Start of Extracted records
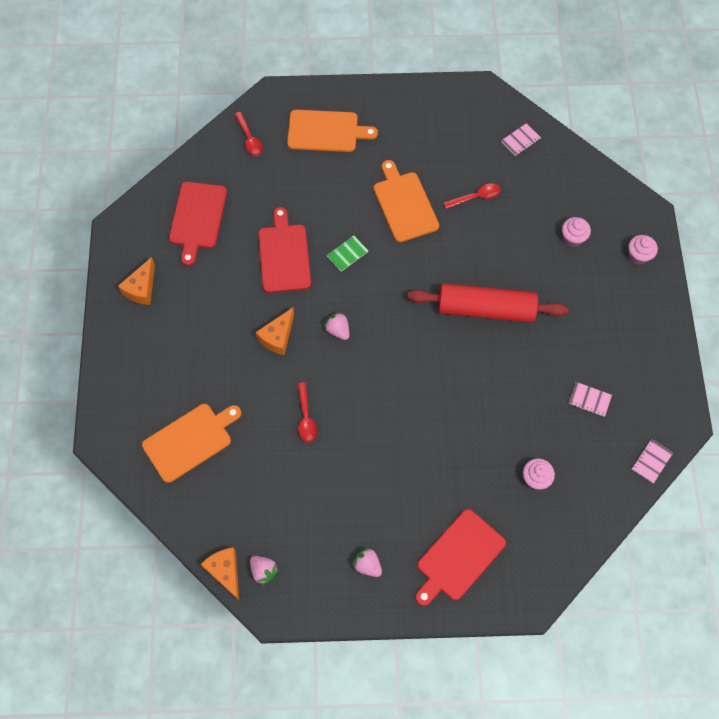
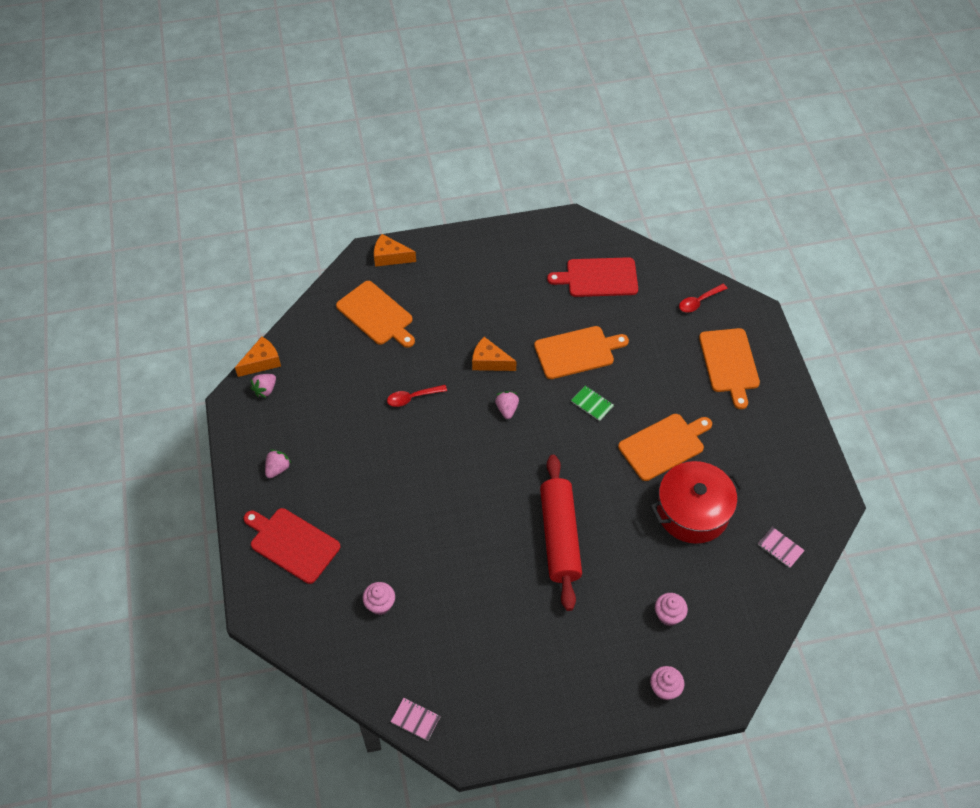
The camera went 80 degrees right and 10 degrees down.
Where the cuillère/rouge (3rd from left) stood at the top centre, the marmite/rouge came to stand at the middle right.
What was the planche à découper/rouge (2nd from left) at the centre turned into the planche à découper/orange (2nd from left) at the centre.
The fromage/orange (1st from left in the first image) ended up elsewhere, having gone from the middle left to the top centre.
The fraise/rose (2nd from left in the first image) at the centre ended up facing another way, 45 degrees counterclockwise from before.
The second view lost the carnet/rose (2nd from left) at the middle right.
End of Extracted records
Exercise goal »
Output nothing but the entries above, exactly, once the pictures are removed.

Response »
The camera went 80 degrees right and 10 degrees down.
Where the cuillère/rouge (3rd from left) stood at the top centre, the marmite/rouge came to stand at the middle right.
What was the planche à découper/rouge (2nd from left) at the centre turned into the planche à découper/orange (2nd from left) at the centre.
The fromage/orange (1st from left in the first image) ended up elsewhere, having gone from the middle left to the top centre.
The fraise/rose (2nd from left in the first image) at the centre ended up facing another way, 45 degrees counterclockwise from before.
The second view lost the carnet/rose (2nd from left) at the middle right.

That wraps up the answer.